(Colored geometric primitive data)
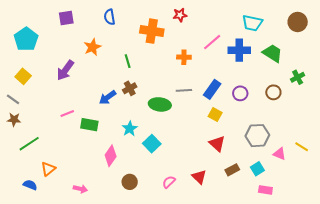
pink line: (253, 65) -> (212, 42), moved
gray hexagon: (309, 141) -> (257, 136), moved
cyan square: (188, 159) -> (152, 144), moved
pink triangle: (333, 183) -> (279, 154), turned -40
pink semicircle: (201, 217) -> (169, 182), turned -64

> EXERCISE GOAL:
What is needed is every line of the records above that contains the word "turned".

> RESPONSE TO THIS EXERCISE:
pink triangle: (333, 183) -> (279, 154), turned -40
pink semicircle: (201, 217) -> (169, 182), turned -64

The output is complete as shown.